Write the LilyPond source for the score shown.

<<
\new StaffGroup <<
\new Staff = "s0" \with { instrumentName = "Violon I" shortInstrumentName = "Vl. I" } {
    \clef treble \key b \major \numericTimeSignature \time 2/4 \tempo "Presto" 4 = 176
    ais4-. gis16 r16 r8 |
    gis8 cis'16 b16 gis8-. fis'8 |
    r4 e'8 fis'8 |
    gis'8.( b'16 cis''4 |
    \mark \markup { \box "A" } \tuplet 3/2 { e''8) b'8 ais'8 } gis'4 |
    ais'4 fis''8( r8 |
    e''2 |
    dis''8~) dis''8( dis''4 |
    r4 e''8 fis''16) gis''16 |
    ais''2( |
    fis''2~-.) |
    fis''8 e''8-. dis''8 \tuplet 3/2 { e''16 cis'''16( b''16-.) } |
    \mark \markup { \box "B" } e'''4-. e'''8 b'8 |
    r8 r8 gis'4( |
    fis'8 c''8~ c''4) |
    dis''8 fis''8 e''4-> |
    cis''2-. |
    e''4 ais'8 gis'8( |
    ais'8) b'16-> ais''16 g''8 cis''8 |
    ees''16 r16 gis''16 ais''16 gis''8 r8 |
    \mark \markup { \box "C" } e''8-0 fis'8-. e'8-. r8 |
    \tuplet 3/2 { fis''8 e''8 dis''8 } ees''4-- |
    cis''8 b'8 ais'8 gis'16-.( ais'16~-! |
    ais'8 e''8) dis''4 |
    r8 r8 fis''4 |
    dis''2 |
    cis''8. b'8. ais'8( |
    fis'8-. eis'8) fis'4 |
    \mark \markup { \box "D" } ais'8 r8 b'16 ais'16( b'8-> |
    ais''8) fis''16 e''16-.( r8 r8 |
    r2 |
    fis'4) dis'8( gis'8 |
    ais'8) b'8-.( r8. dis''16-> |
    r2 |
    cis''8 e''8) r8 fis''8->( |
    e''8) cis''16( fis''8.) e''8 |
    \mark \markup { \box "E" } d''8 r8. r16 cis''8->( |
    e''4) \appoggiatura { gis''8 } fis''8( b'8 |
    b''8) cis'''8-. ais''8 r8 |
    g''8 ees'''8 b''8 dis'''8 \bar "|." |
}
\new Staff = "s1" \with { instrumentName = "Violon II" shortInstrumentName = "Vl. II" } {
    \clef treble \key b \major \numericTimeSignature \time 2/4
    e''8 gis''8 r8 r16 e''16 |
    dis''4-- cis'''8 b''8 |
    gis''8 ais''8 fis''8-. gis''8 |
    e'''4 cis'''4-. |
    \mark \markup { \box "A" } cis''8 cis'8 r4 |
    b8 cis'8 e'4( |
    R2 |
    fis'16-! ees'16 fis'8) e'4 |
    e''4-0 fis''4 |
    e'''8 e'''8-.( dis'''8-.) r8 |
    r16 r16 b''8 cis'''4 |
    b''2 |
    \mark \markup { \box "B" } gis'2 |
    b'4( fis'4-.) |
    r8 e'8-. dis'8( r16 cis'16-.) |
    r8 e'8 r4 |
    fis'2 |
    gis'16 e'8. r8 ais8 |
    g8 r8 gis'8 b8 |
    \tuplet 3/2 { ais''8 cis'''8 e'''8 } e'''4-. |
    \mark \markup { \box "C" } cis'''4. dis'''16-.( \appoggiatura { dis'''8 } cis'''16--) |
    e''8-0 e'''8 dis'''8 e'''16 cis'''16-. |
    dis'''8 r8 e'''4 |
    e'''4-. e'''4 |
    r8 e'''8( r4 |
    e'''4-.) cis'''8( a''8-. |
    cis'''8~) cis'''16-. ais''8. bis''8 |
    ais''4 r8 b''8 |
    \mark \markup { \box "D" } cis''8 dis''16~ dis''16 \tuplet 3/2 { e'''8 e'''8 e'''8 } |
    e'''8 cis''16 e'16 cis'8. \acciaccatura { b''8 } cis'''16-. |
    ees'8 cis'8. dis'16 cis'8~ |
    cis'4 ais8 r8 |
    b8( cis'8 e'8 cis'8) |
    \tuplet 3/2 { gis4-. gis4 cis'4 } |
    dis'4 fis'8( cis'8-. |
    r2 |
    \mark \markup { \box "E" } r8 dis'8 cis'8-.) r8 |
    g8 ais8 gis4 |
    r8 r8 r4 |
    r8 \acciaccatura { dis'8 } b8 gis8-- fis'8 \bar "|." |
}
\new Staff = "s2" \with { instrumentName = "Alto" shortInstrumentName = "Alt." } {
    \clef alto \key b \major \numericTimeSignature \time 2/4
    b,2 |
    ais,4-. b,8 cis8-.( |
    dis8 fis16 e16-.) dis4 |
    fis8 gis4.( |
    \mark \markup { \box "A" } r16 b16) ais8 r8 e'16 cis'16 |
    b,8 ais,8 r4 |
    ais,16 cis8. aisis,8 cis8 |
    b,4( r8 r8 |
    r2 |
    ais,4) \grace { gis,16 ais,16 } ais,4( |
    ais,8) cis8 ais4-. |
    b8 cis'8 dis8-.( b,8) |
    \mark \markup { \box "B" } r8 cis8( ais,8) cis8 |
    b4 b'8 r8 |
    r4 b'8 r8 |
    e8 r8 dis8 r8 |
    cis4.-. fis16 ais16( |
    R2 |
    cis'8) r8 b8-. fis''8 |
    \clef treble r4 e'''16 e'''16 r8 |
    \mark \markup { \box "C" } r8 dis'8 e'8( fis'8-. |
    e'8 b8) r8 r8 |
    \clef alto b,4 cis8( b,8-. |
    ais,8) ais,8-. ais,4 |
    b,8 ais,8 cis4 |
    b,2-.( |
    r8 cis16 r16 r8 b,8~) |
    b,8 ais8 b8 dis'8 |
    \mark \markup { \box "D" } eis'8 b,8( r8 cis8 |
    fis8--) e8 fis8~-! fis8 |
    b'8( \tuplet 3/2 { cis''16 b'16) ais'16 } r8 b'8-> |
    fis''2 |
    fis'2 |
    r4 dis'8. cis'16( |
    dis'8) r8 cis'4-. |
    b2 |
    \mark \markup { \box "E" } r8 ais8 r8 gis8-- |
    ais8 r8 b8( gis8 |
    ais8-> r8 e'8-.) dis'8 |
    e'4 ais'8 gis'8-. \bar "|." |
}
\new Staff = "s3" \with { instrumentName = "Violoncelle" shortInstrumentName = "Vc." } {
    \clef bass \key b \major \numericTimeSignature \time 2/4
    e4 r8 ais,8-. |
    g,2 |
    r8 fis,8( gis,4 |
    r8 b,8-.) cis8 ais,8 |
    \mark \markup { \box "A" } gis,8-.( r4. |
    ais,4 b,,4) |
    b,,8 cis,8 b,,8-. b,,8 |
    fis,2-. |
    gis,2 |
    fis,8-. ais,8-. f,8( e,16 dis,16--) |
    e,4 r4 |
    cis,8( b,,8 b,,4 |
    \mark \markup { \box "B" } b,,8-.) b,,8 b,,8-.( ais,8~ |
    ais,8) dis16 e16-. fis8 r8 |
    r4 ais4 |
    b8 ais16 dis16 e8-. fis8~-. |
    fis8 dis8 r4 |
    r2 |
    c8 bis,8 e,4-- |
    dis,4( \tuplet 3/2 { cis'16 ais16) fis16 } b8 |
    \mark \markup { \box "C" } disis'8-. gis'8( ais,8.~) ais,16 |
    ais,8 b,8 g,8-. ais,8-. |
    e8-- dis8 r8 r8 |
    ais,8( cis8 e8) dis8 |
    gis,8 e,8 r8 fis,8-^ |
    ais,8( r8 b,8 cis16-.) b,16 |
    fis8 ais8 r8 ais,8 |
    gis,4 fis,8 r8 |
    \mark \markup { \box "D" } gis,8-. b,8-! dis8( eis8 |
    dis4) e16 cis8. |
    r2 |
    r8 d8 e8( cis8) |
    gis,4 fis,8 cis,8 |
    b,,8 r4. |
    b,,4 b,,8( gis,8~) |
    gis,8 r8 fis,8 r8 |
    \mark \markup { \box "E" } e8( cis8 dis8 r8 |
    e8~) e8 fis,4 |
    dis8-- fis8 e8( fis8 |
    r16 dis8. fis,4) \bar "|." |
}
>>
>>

◆ WRITTEN INSTRUCTION
Count the lines that contain the string "appoggiatura", treating uppercase and lowercase as different, and give only the number.

◆ TASK RESPONSE
2